● WHAT TO WORK ON:
Once you have read the records below, report how many lines contain the word "camera", and give nothing besides that number.
=== Begin Enclosure ===
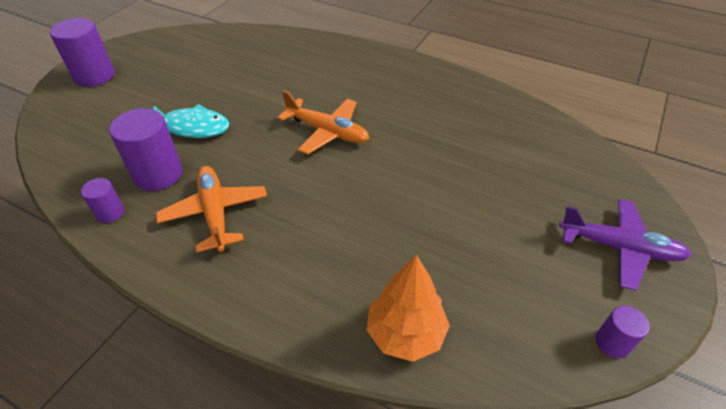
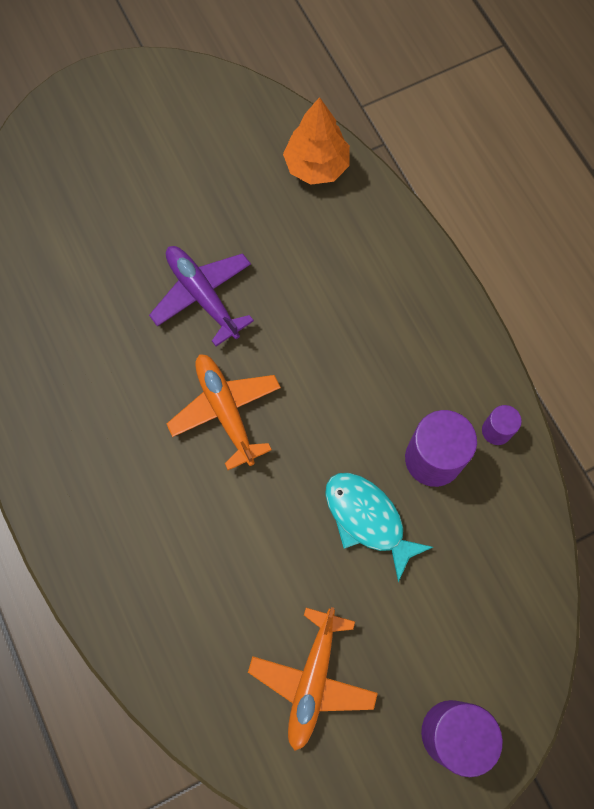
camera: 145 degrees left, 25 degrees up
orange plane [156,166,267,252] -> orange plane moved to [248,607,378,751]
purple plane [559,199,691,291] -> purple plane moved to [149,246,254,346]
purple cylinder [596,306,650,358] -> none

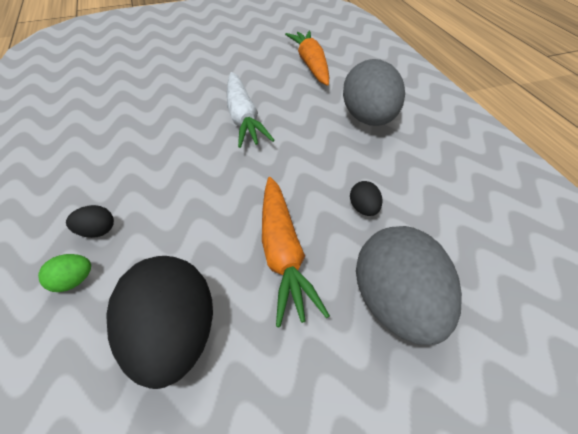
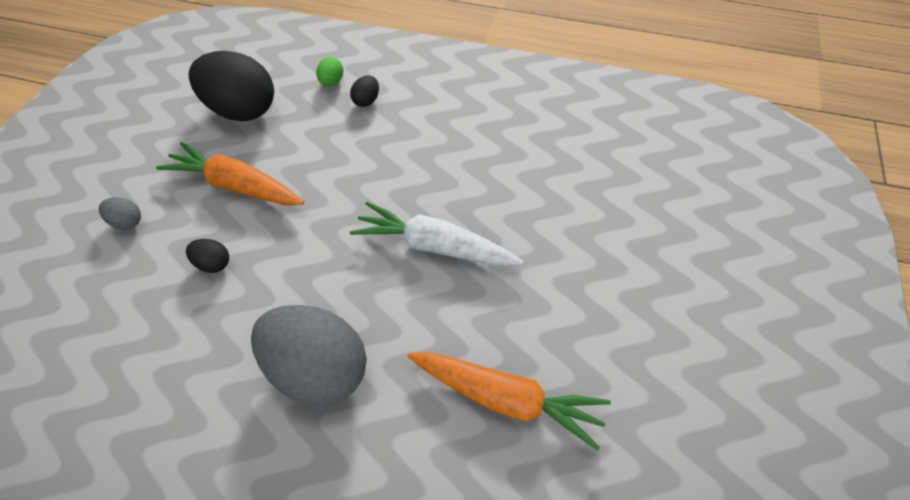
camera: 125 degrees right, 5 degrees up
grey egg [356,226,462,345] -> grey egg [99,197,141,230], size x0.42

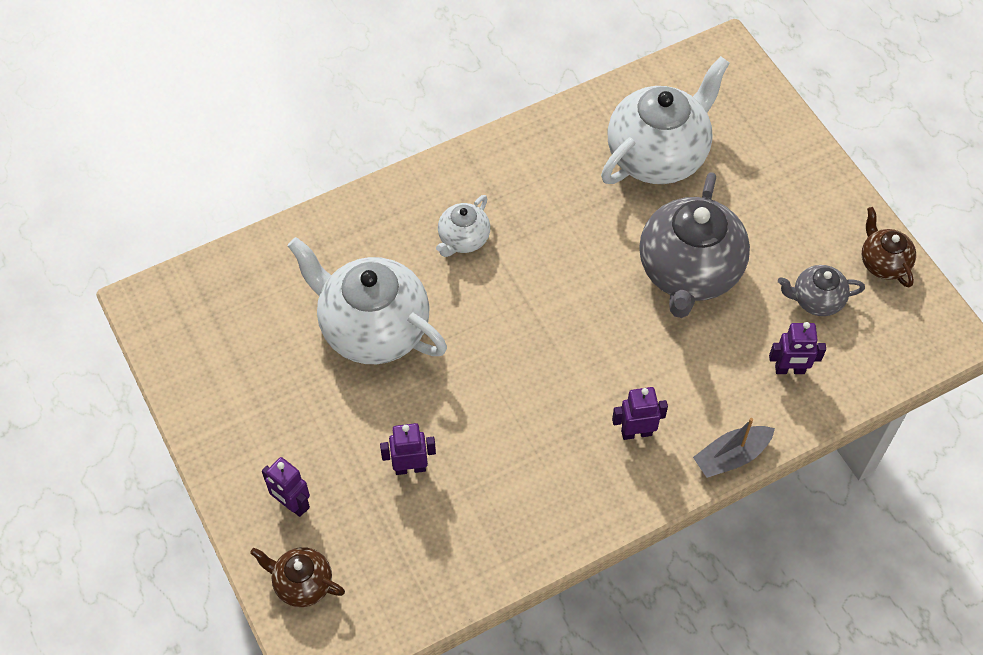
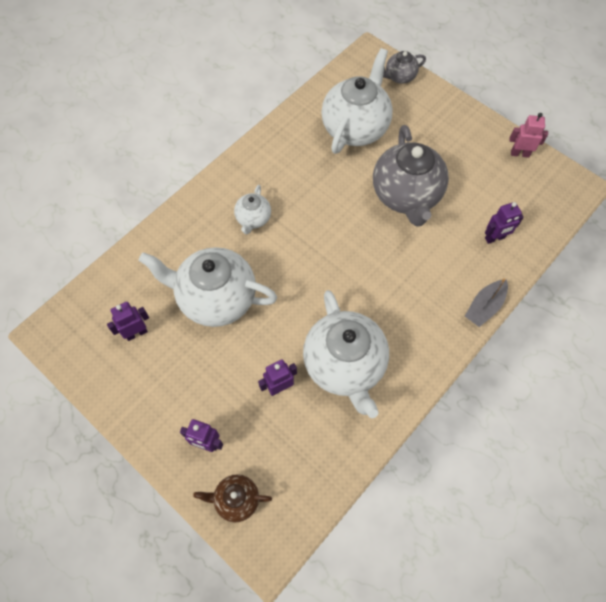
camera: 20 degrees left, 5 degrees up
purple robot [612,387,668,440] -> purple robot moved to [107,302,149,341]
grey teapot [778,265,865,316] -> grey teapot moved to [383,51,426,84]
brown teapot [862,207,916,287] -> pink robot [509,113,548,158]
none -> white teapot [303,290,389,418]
=== End Enclosure ===
● YOUR SOLUTION:
3